__What the task asks__: Could you repeat every line below exactly, skipping the images?

__Exercise data__:
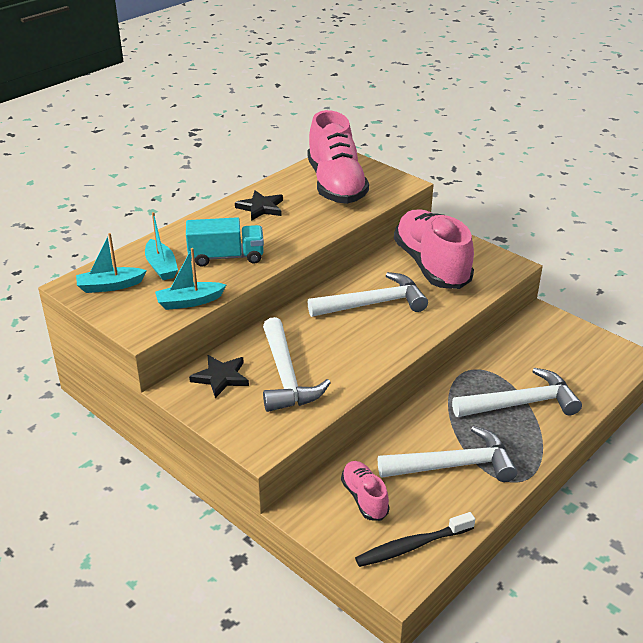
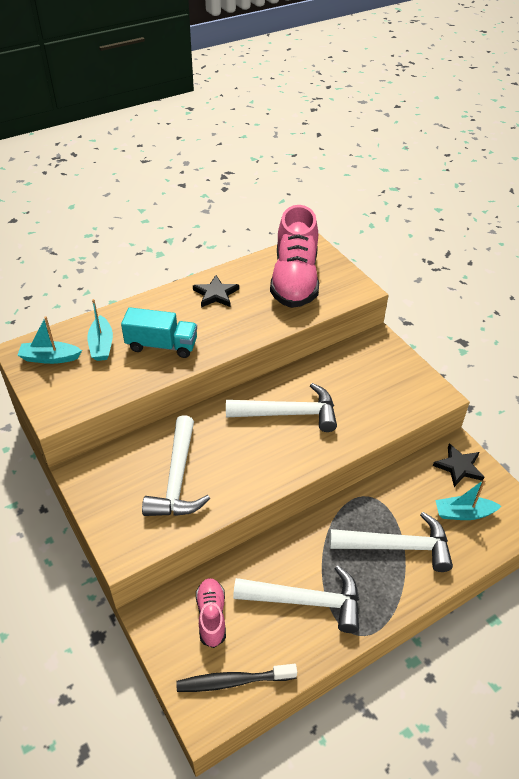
camera: 15 degrees right, 10 degrees up
(190, 302) = (109, 390): turquoise boat -> turquoise boat (463, 513)
(221, 377) = (121, 467): black star -> black star (459, 467)
(431, 265) = (361, 380): pink shoe -> none

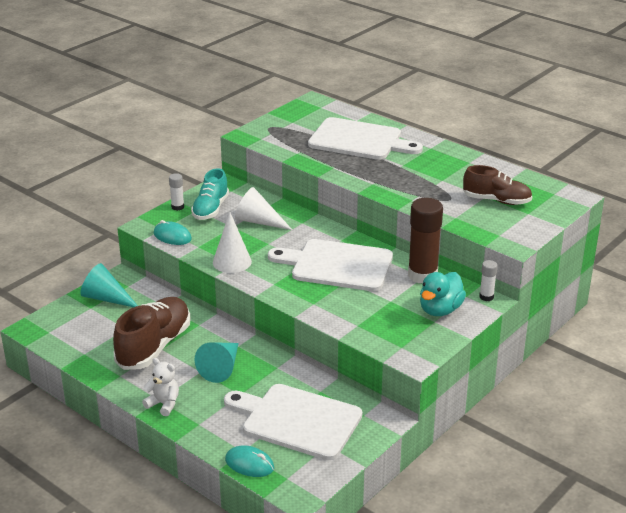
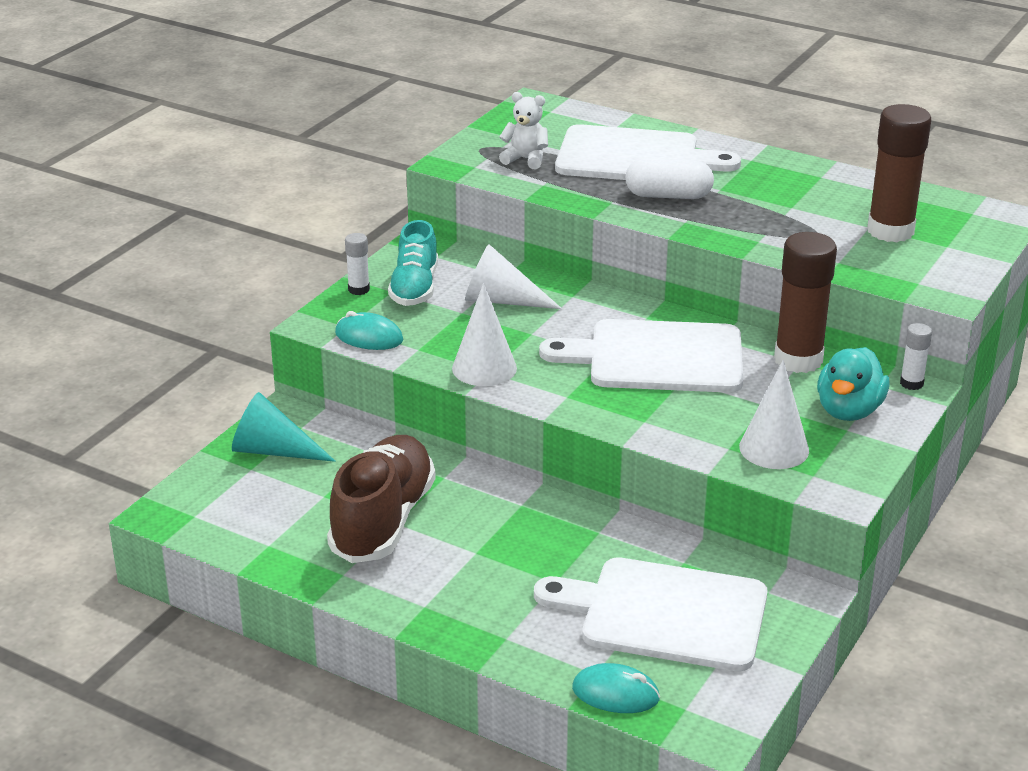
camera: 10 degrees left, 0 degrees up
(164, 404) = (435, 612): white teddy bear -> white teddy bear (525, 159)
(221, 367) = (508, 542): turquoise cone -> none
(369, 166) = (668, 196): none -> white capsule
(384, 328) = (774, 448): none -> white cone
(496, 200) = (890, 231): brown shoe -> brown glue stick

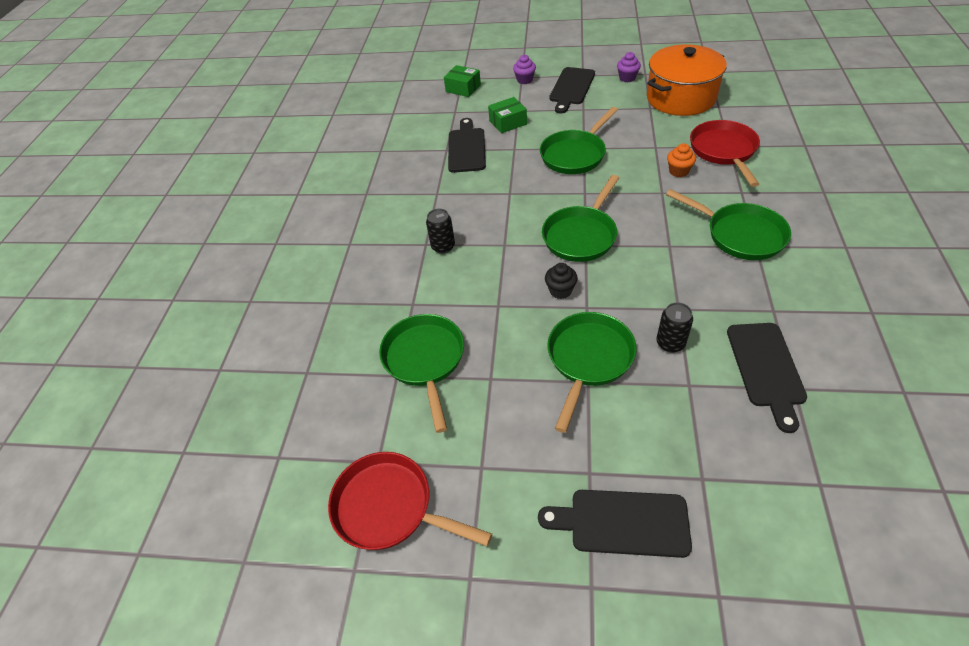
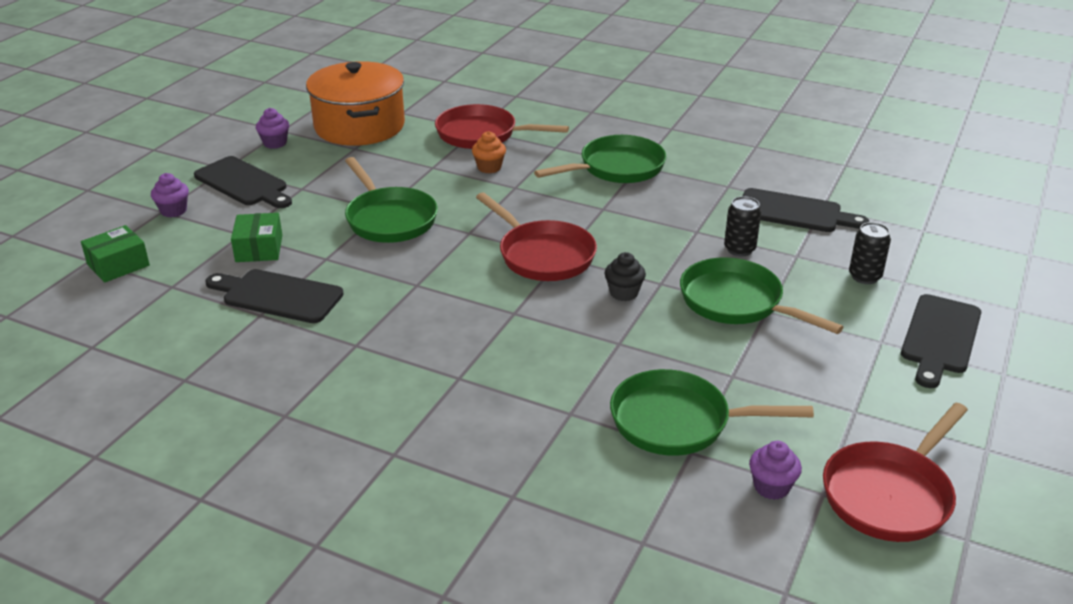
camera: 75 degrees left, 15 degrees down
(375, 429) = (771, 487): none -> purple cupcake
(443, 247) = (477, 363): black can -> black can (864, 276)
(581, 235) = (542, 255): green pan -> red pan

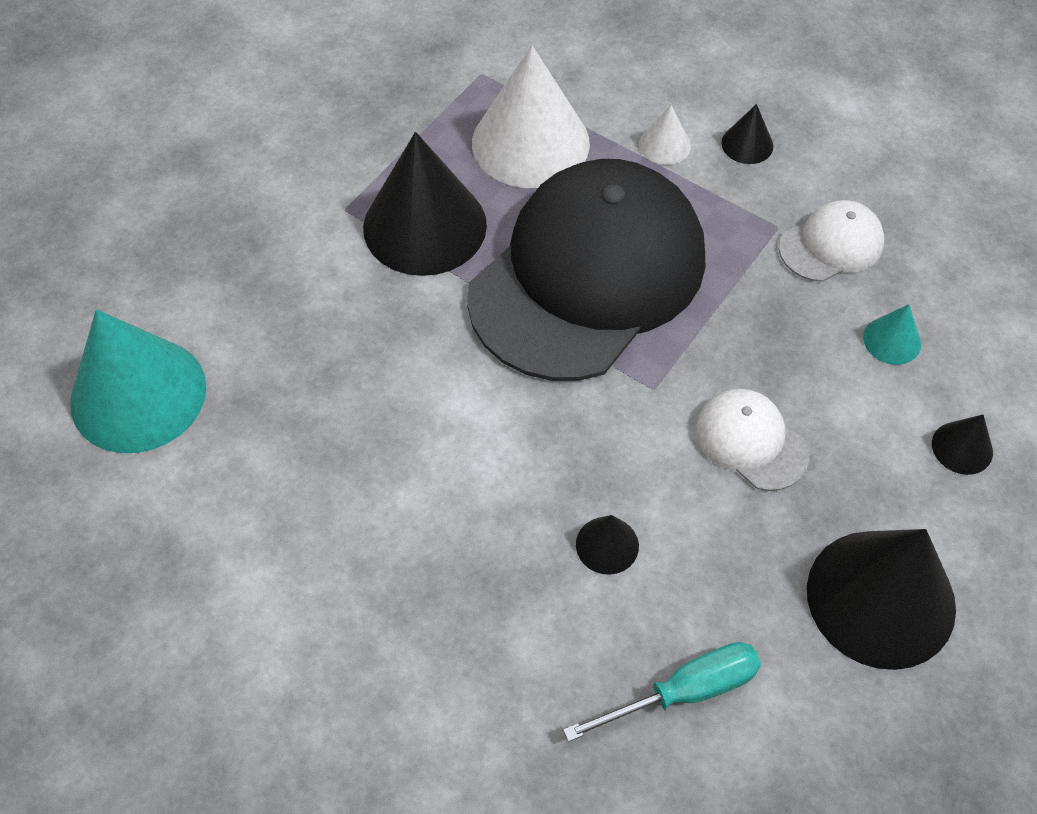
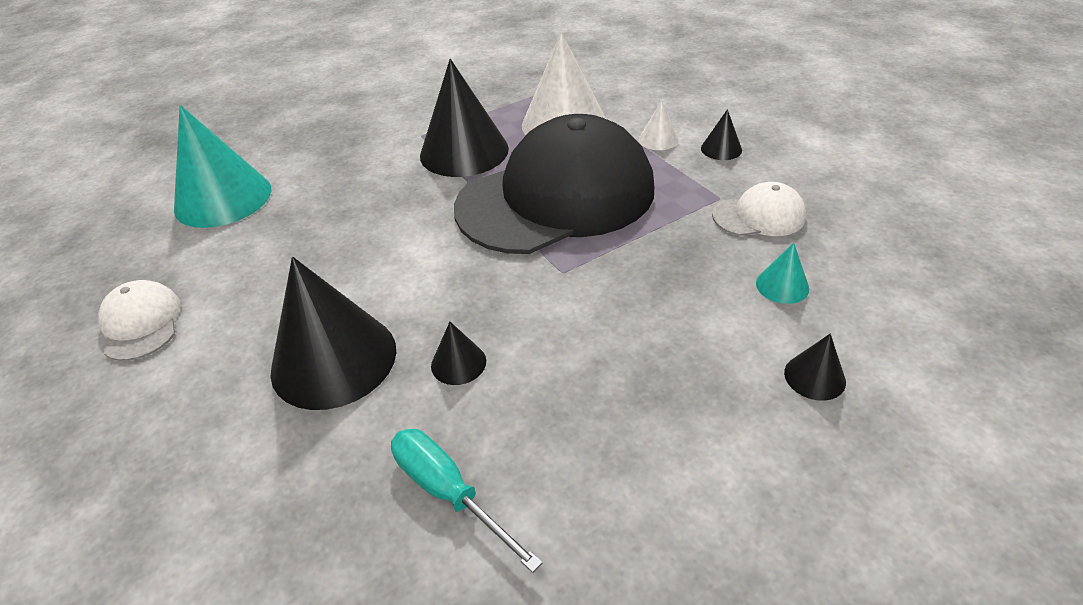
camera: 25 degrees right, 15 degrees down
(684, 692) = (448, 492): turquoise screwdriver -> turquoise screwdriver turned 135 degrees counterclockwise
(751, 441) = (620, 324): white cap -> white cap (141, 323)
(881, 598) = (675, 474): black cone -> black cone (334, 359)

__Task output__:
camera: 15 degrees right, 10 degrees up
(190, 302) = (109, 390): turquoise boat -> turquoise boat (463, 513)
(221, 377) = (121, 467): black star -> black star (459, 467)
(431, 265) = (361, 380): pink shoe -> none

camera: 10 degrees left, 0 degrees up
(164, 404) = (435, 612): white teddy bear -> white teddy bear (525, 159)
(221, 367) = (508, 542): turquoise cone -> none
(369, 166) = (668, 196): none -> white capsule
(384, 328) = (774, 448): none -> white cone
(496, 200) = (890, 231): brown shoe -> brown glue stick

camera: 75 degrees left, 15 degrees down
(375, 429) = (771, 487): none -> purple cupcake
(443, 247) = (477, 363): black can -> black can (864, 276)
(581, 235) = (542, 255): green pan -> red pan

camera: 25 degrees right, 15 degrees down
(684, 692) = (448, 492): turquoise screwdriver -> turquoise screwdriver turned 135 degrees counterclockwise
(751, 441) = (620, 324): white cap -> white cap (141, 323)
(881, 598) = (675, 474): black cone -> black cone (334, 359)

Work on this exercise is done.